▸ **TASK INSTRUCTIONS**
Starting at the first line, reproduce the listing below in full, exactly as given.

▸ **SUPPLIED ENTRIES**
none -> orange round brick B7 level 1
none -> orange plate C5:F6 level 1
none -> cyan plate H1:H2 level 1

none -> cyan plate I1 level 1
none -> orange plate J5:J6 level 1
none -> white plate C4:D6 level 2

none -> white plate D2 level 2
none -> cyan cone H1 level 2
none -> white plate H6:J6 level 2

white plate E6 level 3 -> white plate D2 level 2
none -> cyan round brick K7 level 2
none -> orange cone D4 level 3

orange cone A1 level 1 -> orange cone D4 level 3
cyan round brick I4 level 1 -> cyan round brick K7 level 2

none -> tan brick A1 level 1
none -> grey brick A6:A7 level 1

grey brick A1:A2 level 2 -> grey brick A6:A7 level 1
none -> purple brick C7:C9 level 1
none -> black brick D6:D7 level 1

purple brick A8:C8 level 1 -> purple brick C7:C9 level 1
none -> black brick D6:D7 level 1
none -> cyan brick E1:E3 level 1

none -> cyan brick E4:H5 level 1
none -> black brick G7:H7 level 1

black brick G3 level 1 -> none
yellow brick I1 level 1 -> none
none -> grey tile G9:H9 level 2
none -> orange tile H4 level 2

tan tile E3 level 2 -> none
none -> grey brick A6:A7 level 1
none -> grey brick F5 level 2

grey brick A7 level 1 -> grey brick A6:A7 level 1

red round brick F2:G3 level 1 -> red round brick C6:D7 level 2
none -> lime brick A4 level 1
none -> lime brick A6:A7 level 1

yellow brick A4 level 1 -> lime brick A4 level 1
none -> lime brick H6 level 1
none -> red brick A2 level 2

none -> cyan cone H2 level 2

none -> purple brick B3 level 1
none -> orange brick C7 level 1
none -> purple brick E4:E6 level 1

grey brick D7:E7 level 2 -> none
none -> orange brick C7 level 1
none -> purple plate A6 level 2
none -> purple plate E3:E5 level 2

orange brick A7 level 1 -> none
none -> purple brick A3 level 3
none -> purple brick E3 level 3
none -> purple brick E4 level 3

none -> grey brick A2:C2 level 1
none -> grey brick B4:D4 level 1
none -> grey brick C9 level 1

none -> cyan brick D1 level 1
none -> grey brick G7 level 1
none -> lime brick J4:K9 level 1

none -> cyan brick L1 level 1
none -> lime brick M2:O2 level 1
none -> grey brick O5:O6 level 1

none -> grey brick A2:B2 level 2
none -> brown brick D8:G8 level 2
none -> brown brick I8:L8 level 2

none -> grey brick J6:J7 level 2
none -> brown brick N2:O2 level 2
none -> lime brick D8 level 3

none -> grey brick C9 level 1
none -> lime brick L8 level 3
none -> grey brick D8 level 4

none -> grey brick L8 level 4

▸ **TASK SOLUTION**
none -> orange round brick B7 level 1
none -> orange plate C5:F6 level 1
none -> cyan plate H1:H2 level 1

none -> cyan plate I1 level 1
none -> orange plate J5:J6 level 1
none -> white plate C4:D6 level 2

none -> white plate D2 level 2
none -> cyan cone H1 level 2
none -> white plate H6:J6 level 2

white plate E6 level 3 -> white plate D2 level 2
none -> cyan round brick K7 level 2
none -> orange cone D4 level 3

orange cone A1 level 1 -> orange cone D4 level 3
cyan round brick I4 level 1 -> cyan round brick K7 level 2

none -> tan brick A1 level 1
none -> grey brick A6:A7 level 1

grey brick A1:A2 level 2 -> grey brick A6:A7 level 1
none -> purple brick C7:C9 level 1
none -> black brick D6:D7 level 1

purple brick A8:C8 level 1 -> purple brick C7:C9 level 1
none -> black brick D6:D7 level 1
none -> cyan brick E1:E3 level 1

none -> cyan brick E4:H5 level 1
none -> black brick G7:H7 level 1

black brick G3 level 1 -> none
yellow brick I1 level 1 -> none
none -> grey tile G9:H9 level 2
none -> orange tile H4 level 2

tan tile E3 level 2 -> none
none -> grey brick A6:A7 level 1
none -> grey brick F5 level 2

grey brick A7 level 1 -> grey brick A6:A7 level 1

red round brick F2:G3 level 1 -> red round brick C6:D7 level 2
none -> lime brick A4 level 1
none -> lime brick A6:A7 level 1

yellow brick A4 level 1 -> lime brick A4 level 1
none -> lime brick H6 level 1
none -> red brick A2 level 2

none -> cyan cone H2 level 2

none -> purple brick B3 level 1
none -> orange brick C7 level 1
none -> purple brick E4:E6 level 1

grey brick D7:E7 level 2 -> none
none -> orange brick C7 level 1
none -> purple plate A6 level 2
none -> purple plate E3:E5 level 2

orange brick A7 level 1 -> none
none -> purple brick A3 level 3
none -> purple brick E3 level 3
none -> purple brick E4 level 3

none -> grey brick A2:C2 level 1
none -> grey brick B4:D4 level 1
none -> grey brick C9 level 1

none -> cyan brick D1 level 1
none -> grey brick G7 level 1
none -> lime brick J4:K9 level 1

none -> cyan brick L1 level 1
none -> lime brick M2:O2 level 1
none -> grey brick O5:O6 level 1

none -> grey brick A2:B2 level 2
none -> brown brick D8:G8 level 2
none -> brown brick I8:L8 level 2

none -> grey brick J6:J7 level 2
none -> brown brick N2:O2 level 2
none -> lime brick D8 level 3

none -> grey brick C9 level 1
none -> lime brick L8 level 3
none -> grey brick D8 level 4

none -> grey brick L8 level 4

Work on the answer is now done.